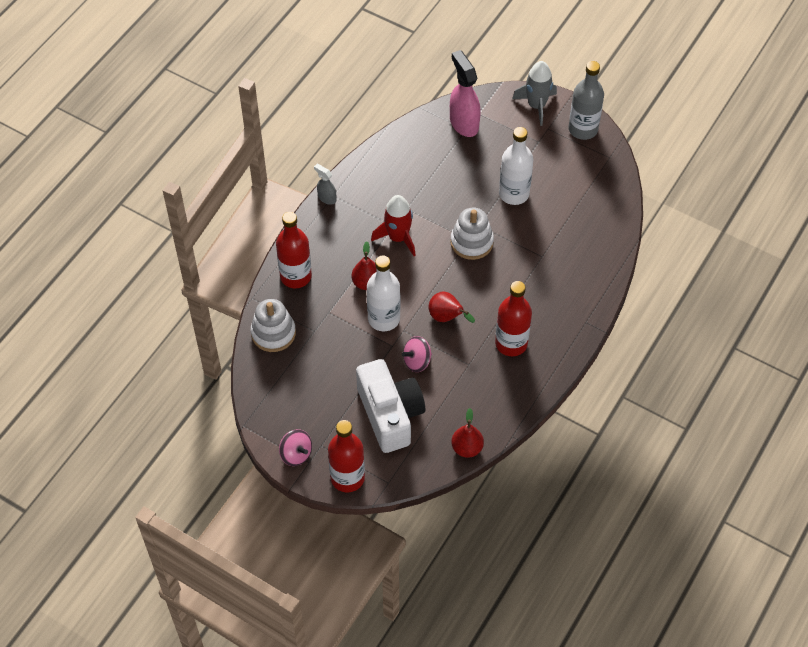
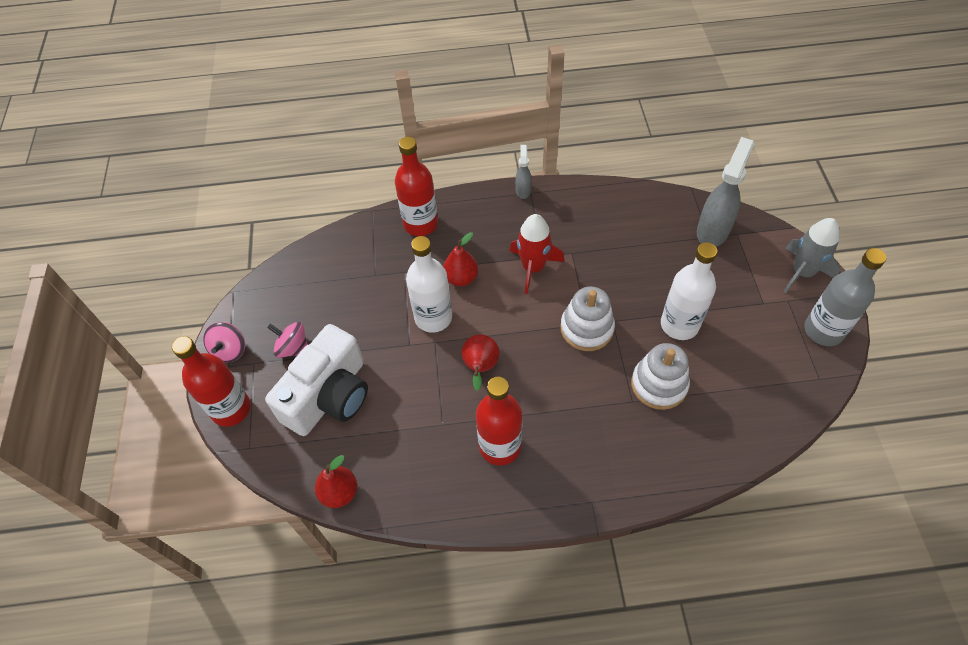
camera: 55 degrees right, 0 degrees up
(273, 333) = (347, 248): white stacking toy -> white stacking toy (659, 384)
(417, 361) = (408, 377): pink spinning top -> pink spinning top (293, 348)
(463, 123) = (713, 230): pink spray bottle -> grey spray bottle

--

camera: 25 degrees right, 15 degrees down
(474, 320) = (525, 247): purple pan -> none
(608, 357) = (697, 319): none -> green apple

** WORK TO BE COMPLETED **
Look above for the line with "camera: 55 degrees right, 0 degrees up" and the line with "(463, 123) = (713, 230): pink". Write out those two lines and all the lines between them, exactly, and no others.

** WRITTEN REPLY **
camera: 55 degrees right, 0 degrees up
(273, 333) = (347, 248): white stacking toy -> white stacking toy (659, 384)
(417, 361) = (408, 377): pink spinning top -> pink spinning top (293, 348)
(463, 123) = (713, 230): pink spray bottle -> grey spray bottle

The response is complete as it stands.